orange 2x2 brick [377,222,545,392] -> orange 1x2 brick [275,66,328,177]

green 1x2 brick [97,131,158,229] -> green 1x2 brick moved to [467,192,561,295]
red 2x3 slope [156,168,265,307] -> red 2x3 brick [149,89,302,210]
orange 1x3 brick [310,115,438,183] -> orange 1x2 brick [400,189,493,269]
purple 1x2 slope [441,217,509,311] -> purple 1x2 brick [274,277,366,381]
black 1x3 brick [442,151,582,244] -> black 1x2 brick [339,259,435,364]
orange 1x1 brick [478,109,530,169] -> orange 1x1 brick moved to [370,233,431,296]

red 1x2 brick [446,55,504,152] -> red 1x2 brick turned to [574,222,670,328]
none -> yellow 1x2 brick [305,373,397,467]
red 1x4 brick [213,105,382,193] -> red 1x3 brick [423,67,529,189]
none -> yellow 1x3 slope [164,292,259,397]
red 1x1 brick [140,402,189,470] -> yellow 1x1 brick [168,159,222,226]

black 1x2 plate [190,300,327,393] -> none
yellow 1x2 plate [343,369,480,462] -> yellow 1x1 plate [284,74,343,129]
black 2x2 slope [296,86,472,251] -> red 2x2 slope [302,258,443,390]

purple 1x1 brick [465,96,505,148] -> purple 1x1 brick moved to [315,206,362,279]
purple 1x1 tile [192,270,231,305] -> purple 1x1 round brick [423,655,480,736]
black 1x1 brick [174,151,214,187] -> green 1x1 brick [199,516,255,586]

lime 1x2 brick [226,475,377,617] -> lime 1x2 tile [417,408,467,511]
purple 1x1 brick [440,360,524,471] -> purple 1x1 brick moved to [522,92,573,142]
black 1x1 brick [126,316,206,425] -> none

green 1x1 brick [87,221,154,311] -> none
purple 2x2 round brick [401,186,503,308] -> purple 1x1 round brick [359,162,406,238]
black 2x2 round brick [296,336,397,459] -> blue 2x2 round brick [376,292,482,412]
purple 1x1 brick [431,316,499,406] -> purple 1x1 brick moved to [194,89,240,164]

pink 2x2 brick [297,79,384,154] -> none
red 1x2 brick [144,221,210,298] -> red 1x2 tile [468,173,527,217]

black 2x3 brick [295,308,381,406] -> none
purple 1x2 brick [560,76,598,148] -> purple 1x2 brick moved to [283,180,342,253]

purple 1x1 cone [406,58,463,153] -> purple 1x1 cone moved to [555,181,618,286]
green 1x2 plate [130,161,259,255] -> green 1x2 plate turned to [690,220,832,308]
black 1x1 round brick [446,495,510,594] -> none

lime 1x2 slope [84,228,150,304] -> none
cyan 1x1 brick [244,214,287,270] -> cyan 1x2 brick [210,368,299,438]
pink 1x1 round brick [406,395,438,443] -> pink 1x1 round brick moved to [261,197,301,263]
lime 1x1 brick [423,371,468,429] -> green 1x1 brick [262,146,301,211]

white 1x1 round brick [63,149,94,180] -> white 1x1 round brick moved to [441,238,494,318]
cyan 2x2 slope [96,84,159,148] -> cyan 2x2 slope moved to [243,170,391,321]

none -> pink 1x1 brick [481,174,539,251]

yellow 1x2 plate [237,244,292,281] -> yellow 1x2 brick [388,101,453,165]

• • • •

* **What to work on**
One exact transcript of the whole listing is the expected answer.

* **Result below**
orange 2x2 brick [377,222,545,392] -> orange 1x2 brick [275,66,328,177]

green 1x2 brick [97,131,158,229] -> green 1x2 brick moved to [467,192,561,295]
red 2x3 slope [156,168,265,307] -> red 2x3 brick [149,89,302,210]
orange 1x3 brick [310,115,438,183] -> orange 1x2 brick [400,189,493,269]
purple 1x2 slope [441,217,509,311] -> purple 1x2 brick [274,277,366,381]
black 1x3 brick [442,151,582,244] -> black 1x2 brick [339,259,435,364]
orange 1x1 brick [478,109,530,169] -> orange 1x1 brick moved to [370,233,431,296]

red 1x2 brick [446,55,504,152] -> red 1x2 brick turned to [574,222,670,328]
none -> yellow 1x2 brick [305,373,397,467]
red 1x4 brick [213,105,382,193] -> red 1x3 brick [423,67,529,189]
none -> yellow 1x3 slope [164,292,259,397]
red 1x1 brick [140,402,189,470] -> yellow 1x1 brick [168,159,222,226]

black 1x2 plate [190,300,327,393] -> none
yellow 1x2 plate [343,369,480,462] -> yellow 1x1 plate [284,74,343,129]
black 2x2 slope [296,86,472,251] -> red 2x2 slope [302,258,443,390]

purple 1x1 brick [465,96,505,148] -> purple 1x1 brick moved to [315,206,362,279]
purple 1x1 tile [192,270,231,305] -> purple 1x1 round brick [423,655,480,736]
black 1x1 brick [174,151,214,187] -> green 1x1 brick [199,516,255,586]

lime 1x2 brick [226,475,377,617] -> lime 1x2 tile [417,408,467,511]
purple 1x1 brick [440,360,524,471] -> purple 1x1 brick moved to [522,92,573,142]
black 1x1 brick [126,316,206,425] -> none

green 1x1 brick [87,221,154,311] -> none
purple 2x2 round brick [401,186,503,308] -> purple 1x1 round brick [359,162,406,238]
black 2x2 round brick [296,336,397,459] -> blue 2x2 round brick [376,292,482,412]
purple 1x1 brick [431,316,499,406] -> purple 1x1 brick moved to [194,89,240,164]

pink 2x2 brick [297,79,384,154] -> none
red 1x2 brick [144,221,210,298] -> red 1x2 tile [468,173,527,217]

black 2x3 brick [295,308,381,406] -> none
purple 1x2 brick [560,76,598,148] -> purple 1x2 brick moved to [283,180,342,253]

purple 1x1 cone [406,58,463,153] -> purple 1x1 cone moved to [555,181,618,286]
green 1x2 plate [130,161,259,255] -> green 1x2 plate turned to [690,220,832,308]
black 1x1 round brick [446,495,510,594] -> none

lime 1x2 slope [84,228,150,304] -> none
cyan 1x1 brick [244,214,287,270] -> cyan 1x2 brick [210,368,299,438]
pink 1x1 round brick [406,395,438,443] -> pink 1x1 round brick moved to [261,197,301,263]
lime 1x1 brick [423,371,468,429] -> green 1x1 brick [262,146,301,211]

white 1x1 round brick [63,149,94,180] -> white 1x1 round brick moved to [441,238,494,318]
cyan 2x2 slope [96,84,159,148] -> cyan 2x2 slope moved to [243,170,391,321]

none -> pink 1x1 brick [481,174,539,251]

yellow 1x2 plate [237,244,292,281] -> yellow 1x2 brick [388,101,453,165]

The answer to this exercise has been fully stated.